**Your goal**
Go over the data and work out how many lines include the word "none". Give that number only.

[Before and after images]
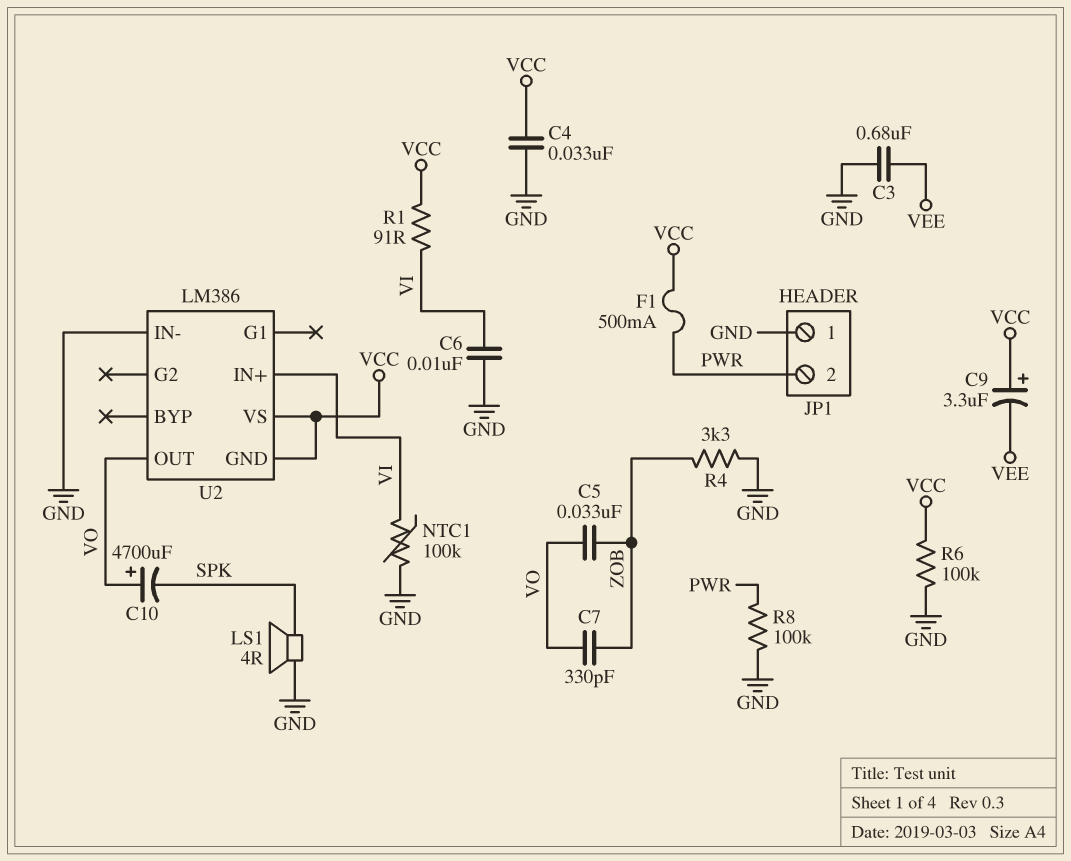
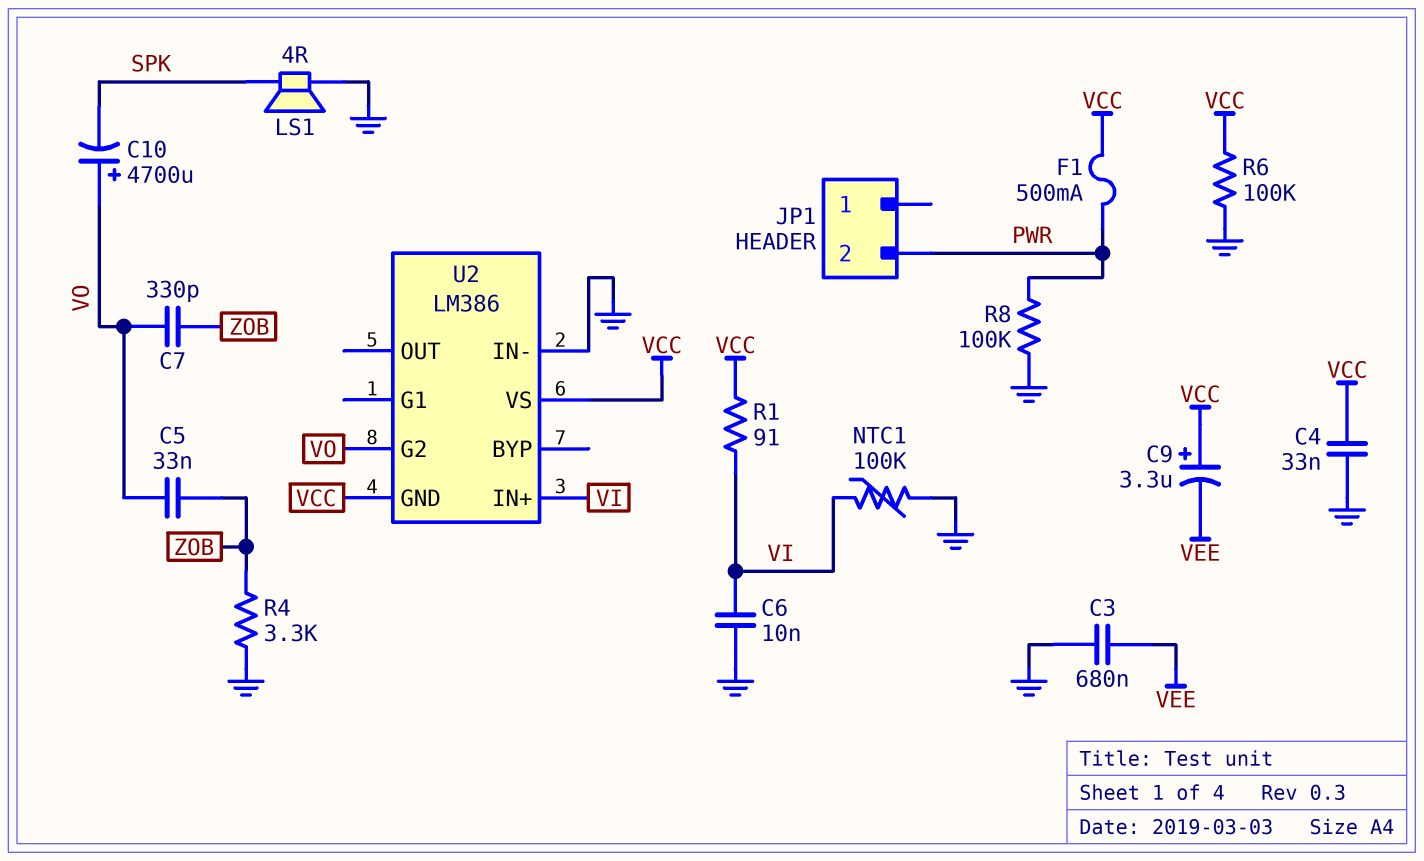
JP1 pin 1: GND -> none
U2 pin G2: none -> VO
U2 pin OUT: VO -> none

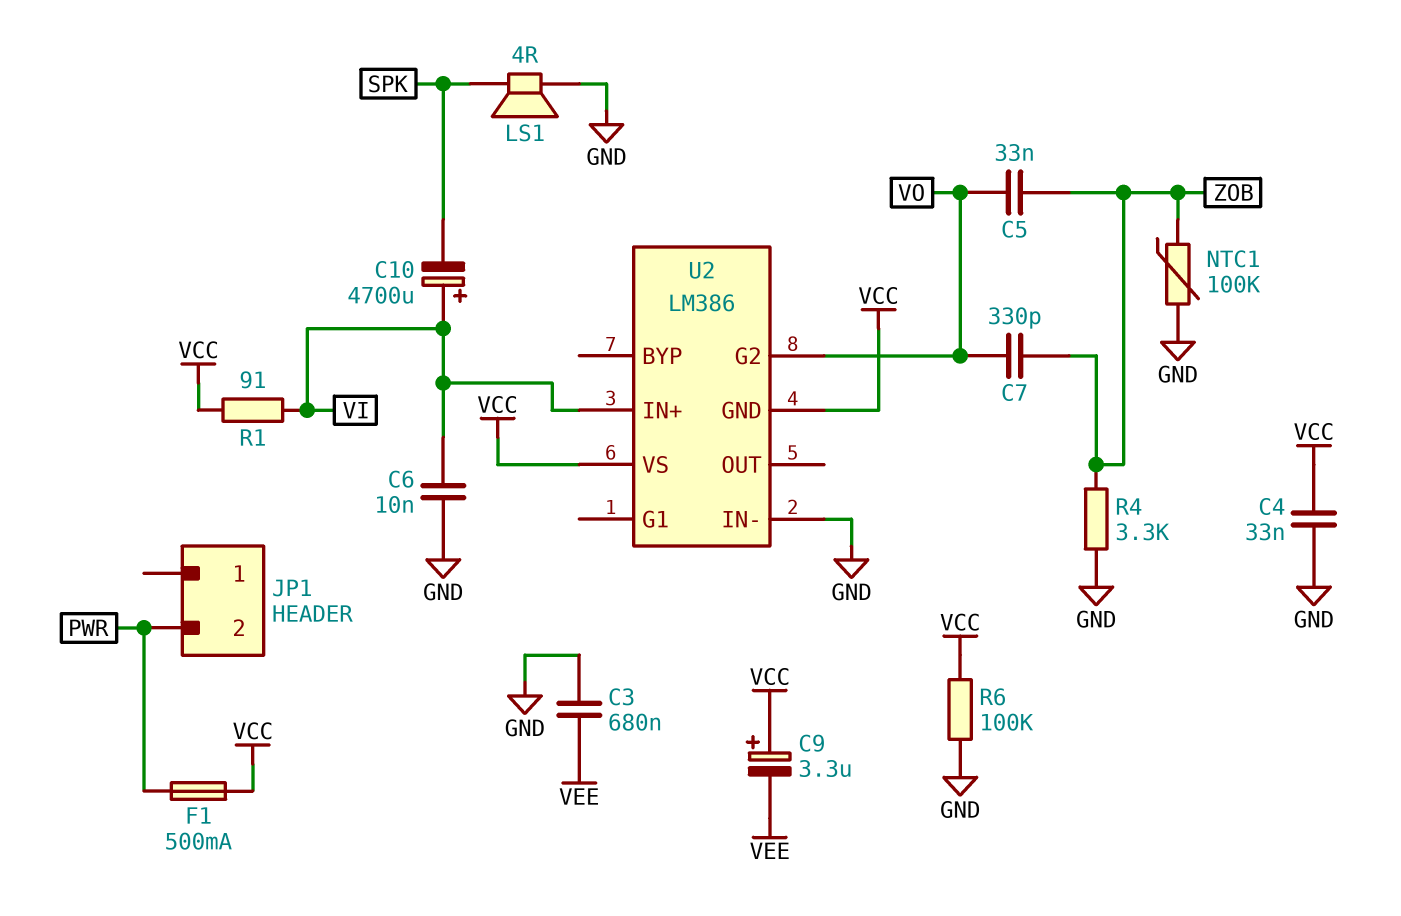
C10: 4700uF (plus VO, minus SPK) -> 4700uF (plus VI, minus SPK)
NTC1: 100k (GND, VI) -> 100k (GND, ZOB)
R8: 100k (GND, PWR) -> none

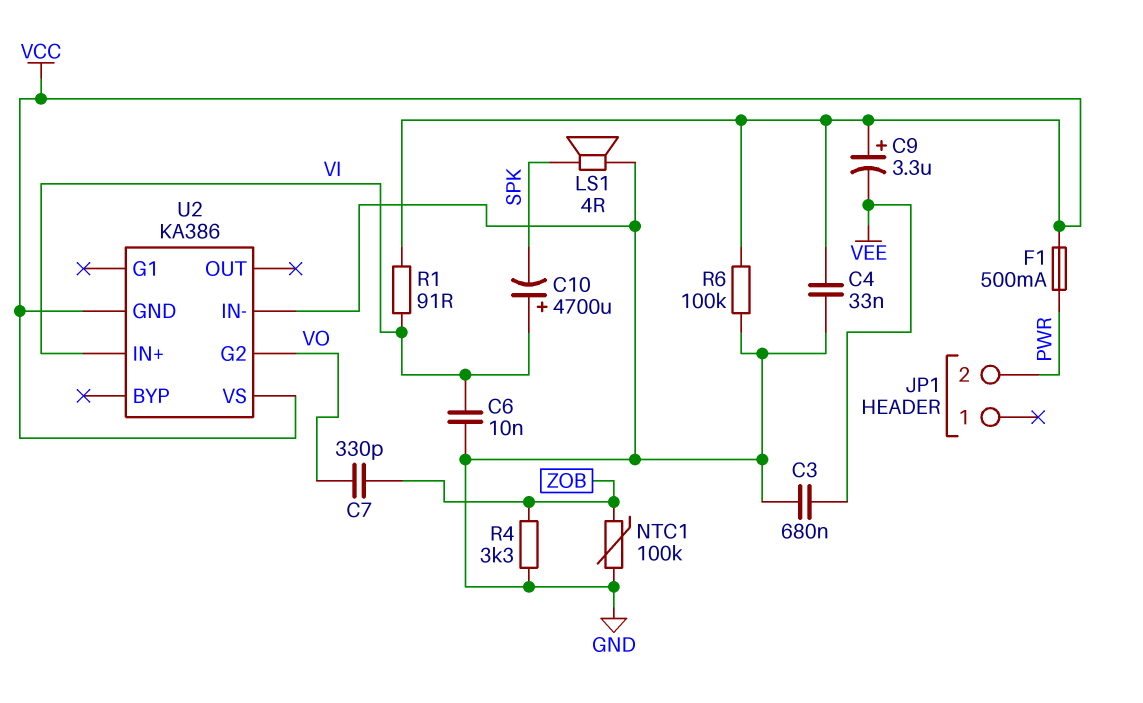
C5: 33nF (VO, ZOB) -> none
U2: LM386 -> KA386

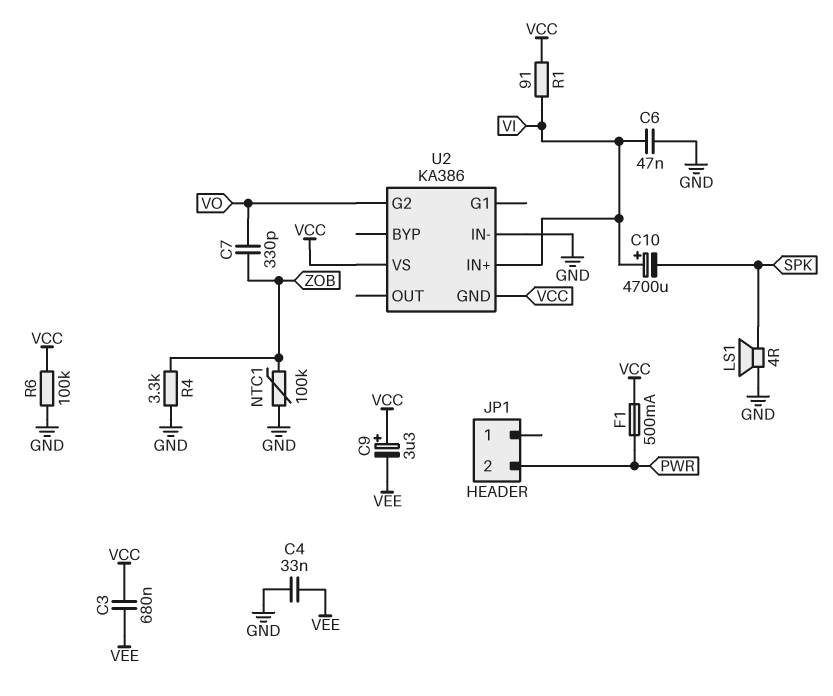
C3: 680nF (GND, VEE) -> 680nF (VCC, VEE)
C4: 33nF (GND, VCC) -> 33nF (GND, VEE)
C6: 10nF (GND, VI) -> 47nF (GND, VI)

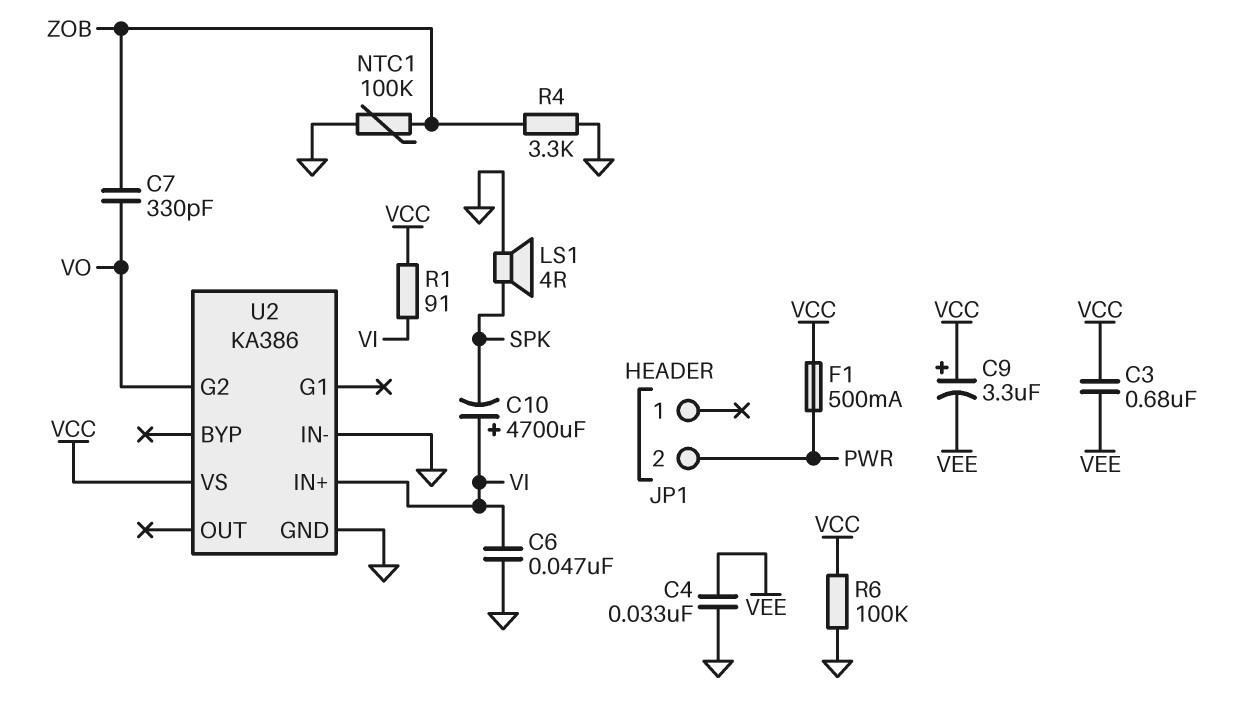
U2 pin GND: VCC -> GND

**Your response**
5